• _DATA FOR REVIEW_

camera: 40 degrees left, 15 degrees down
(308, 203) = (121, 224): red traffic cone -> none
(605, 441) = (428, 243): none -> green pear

* * *

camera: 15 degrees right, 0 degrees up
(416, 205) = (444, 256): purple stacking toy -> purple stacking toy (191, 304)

• _WHAT NEEDS TO BE DONE_
The expected answer is an exact copy of the lines above, beginning at the line with "camera: 40 degrees left, 15 degrees down" and ending at the line with "(605, 441) = (428, 243): none -> green pear", with both ends in.

• _RESULT OF THE TASK_
camera: 40 degrees left, 15 degrees down
(308, 203) = (121, 224): red traffic cone -> none
(605, 441) = (428, 243): none -> green pear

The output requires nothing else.